[What you need to do]: Your output is to hold only the lines from the one showing "(771, 348) = (753, 411): white" through the end of the listing, exactly, with every picture excluded.

[Records for the task]:
= = = =

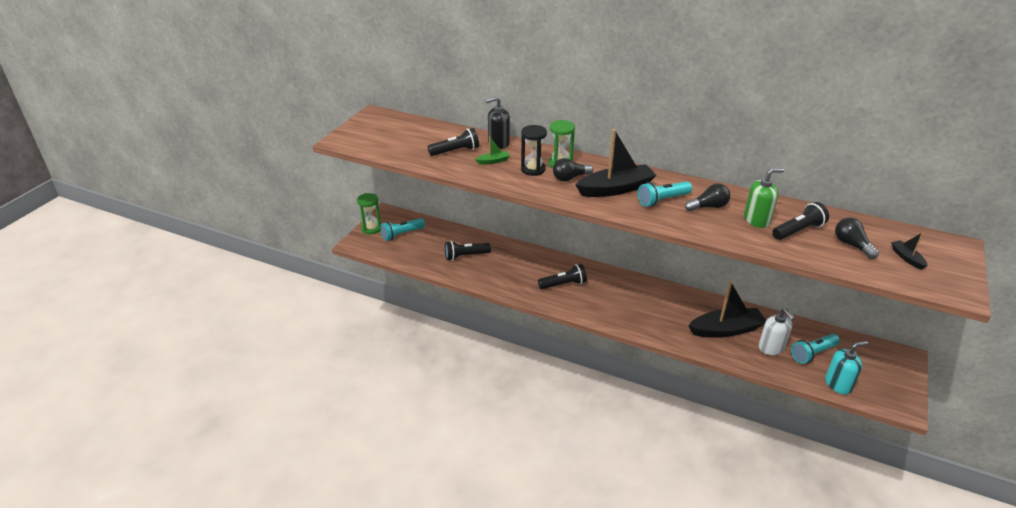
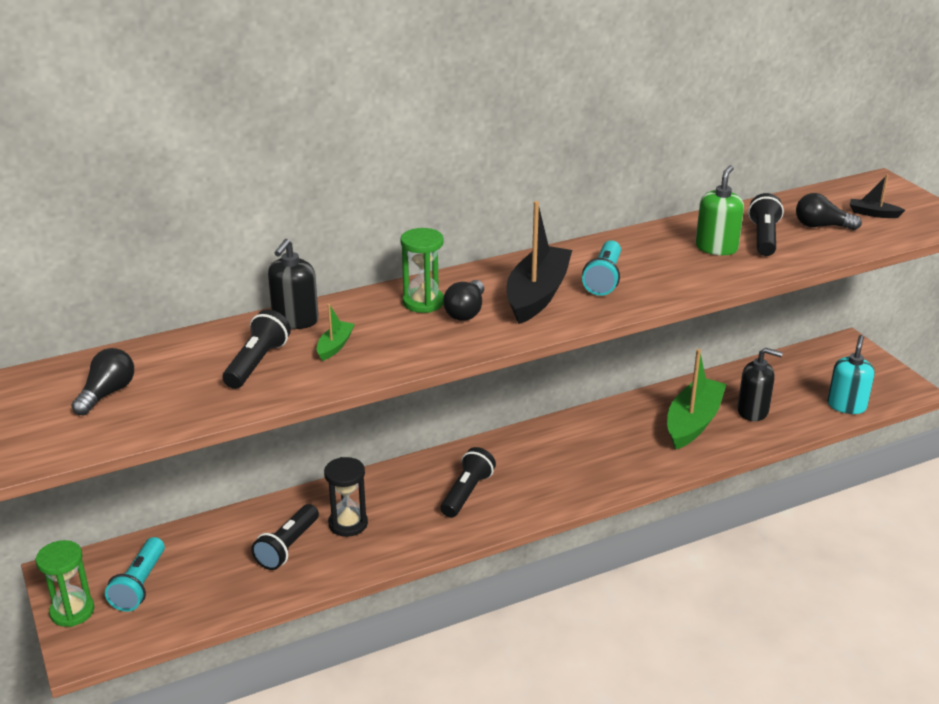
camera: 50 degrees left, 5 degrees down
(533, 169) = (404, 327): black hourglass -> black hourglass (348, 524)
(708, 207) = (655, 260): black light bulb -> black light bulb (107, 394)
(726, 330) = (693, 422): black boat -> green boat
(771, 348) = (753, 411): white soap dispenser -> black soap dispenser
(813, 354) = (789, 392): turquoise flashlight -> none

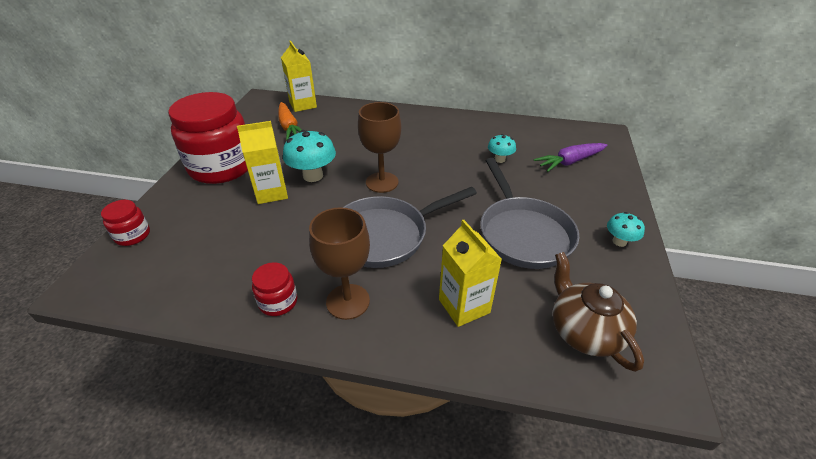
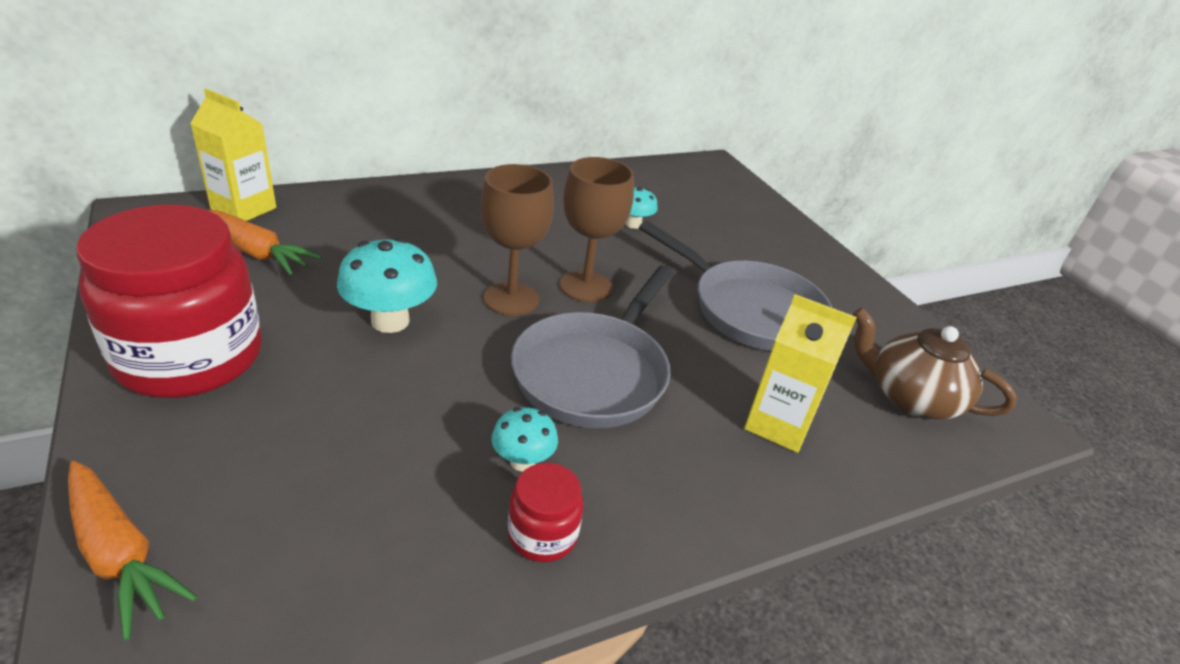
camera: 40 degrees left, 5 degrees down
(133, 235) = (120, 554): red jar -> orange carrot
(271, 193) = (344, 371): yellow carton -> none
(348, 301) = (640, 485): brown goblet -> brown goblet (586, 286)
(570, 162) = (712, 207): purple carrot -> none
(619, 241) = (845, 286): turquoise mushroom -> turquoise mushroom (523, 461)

= = = =

[Answer to the exercise]:
(771, 348) = (753, 411): white soap dispenser -> black soap dispenser
(813, 354) = (789, 392): turquoise flashlight -> none

camera: 40 degrees left, 5 degrees down
(133, 235) = (120, 554): red jar -> orange carrot
(271, 193) = (344, 371): yellow carton -> none
(348, 301) = (640, 485): brown goblet -> brown goblet (586, 286)
(570, 162) = (712, 207): purple carrot -> none
(619, 241) = (845, 286): turquoise mushroom -> turquoise mushroom (523, 461)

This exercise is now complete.